━━━━━ Stored data
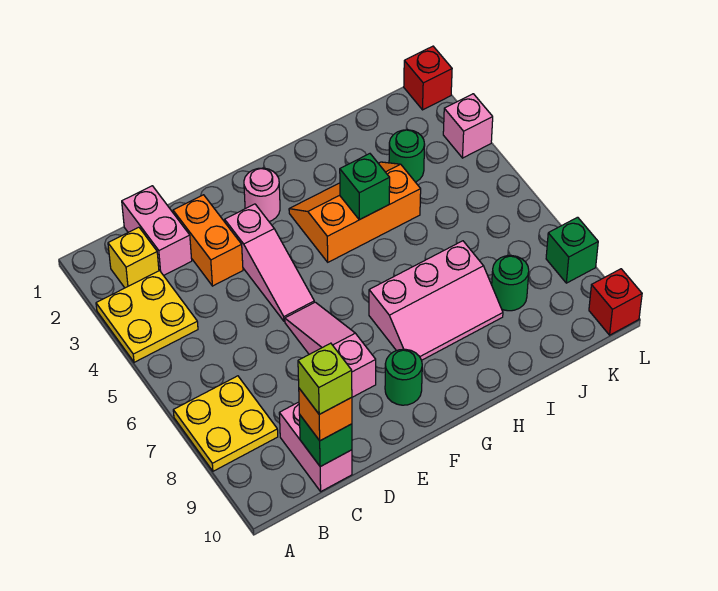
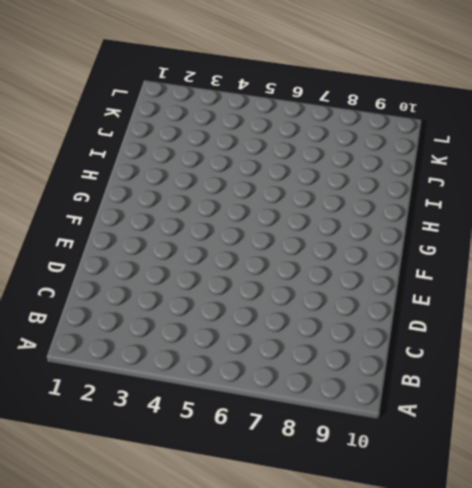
none -> yellow plate A3:B4 level 1
none -> yellow plate A7:B8 level 1
none -> yellow brick B2 level 1

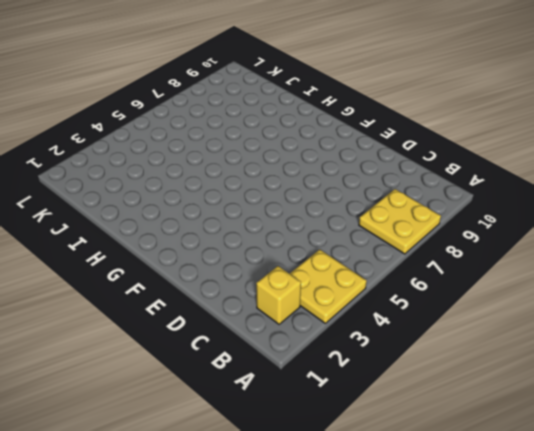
none -> pink brick C1:C2 level 1
none -> pink brick C9:C10 level 1
none -> orange brick D2:D3 level 1

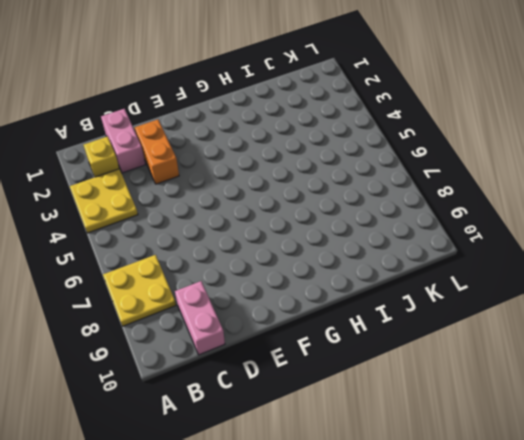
none -> pink slope E3:E5 level 1 top 3
none -> pink slope E6:E8 level 1 top 8
none -> pink round brick F2 level 1

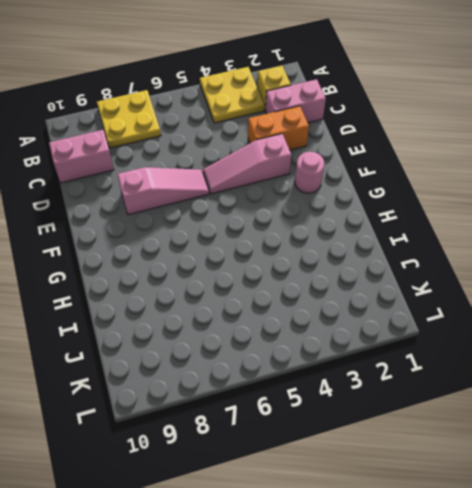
none -> green round brick F9 level 1
none -> orange slope G3:I4 level 1 top 4
none -> pink slope G7:I8 level 1 top 7

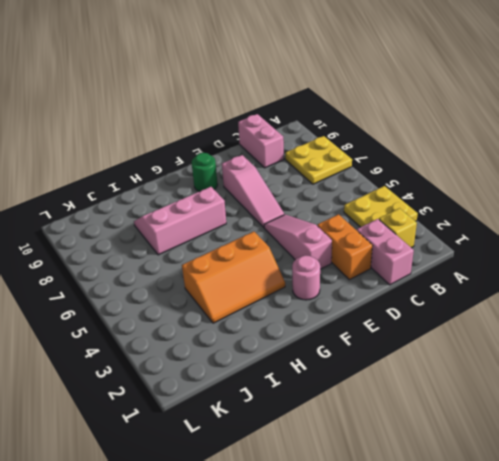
none -> green round brick J3 level 1
none -> green round brick J8 level 1
none -> red brick L1 level 1

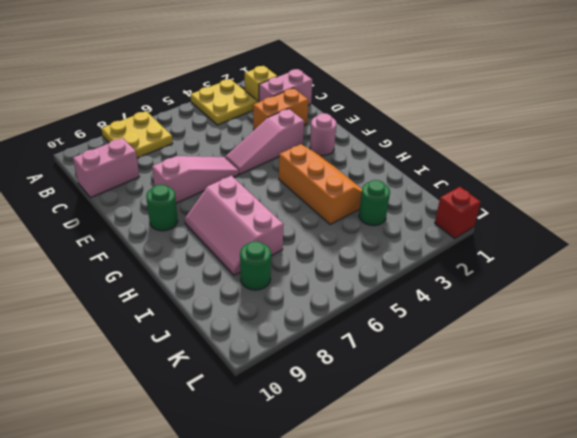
none -> pink brick L3 level 1
none -> green brick L8 level 1
none -> red brick L10 level 1

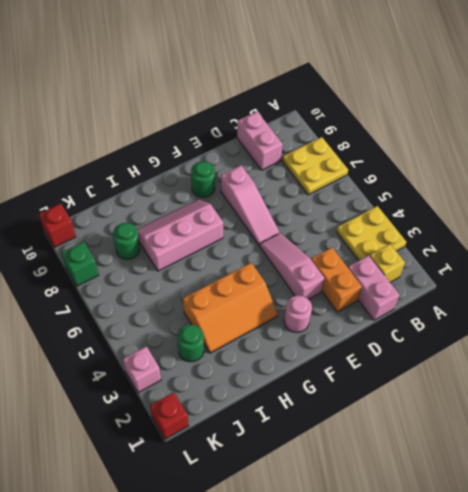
none -> green brick C10 level 2
none -> green brick H4 level 2
none -> orange brick C10 level 3

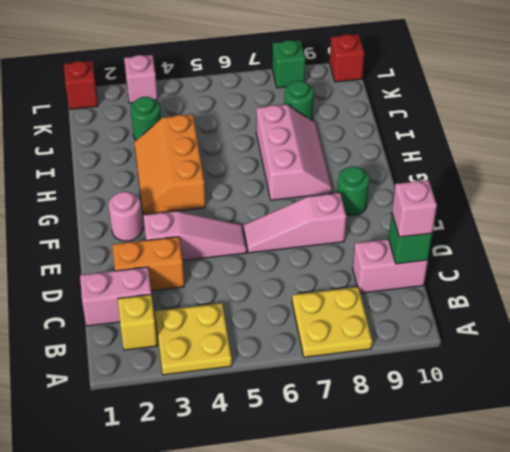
pink brick C10 level 3 -> orange brick C10 level 3
none -> green brick H4 level 2
none -> lime brick C10 level 4

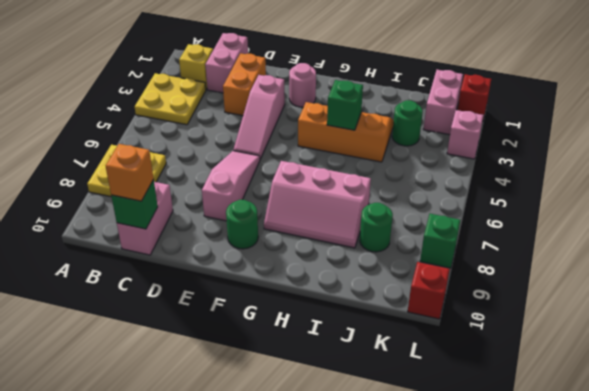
pink brick K1:K2 level 1 -> none
none -> lime brick C10 level 4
━━━━━━━━━━
== Task statement ==
Wherever a line in the data above holds "round", copy that line.

== Result of the task ==
none -> pink round brick F2 level 1
none -> green round brick F9 level 1
none -> green round brick J3 level 1
none -> green round brick J8 level 1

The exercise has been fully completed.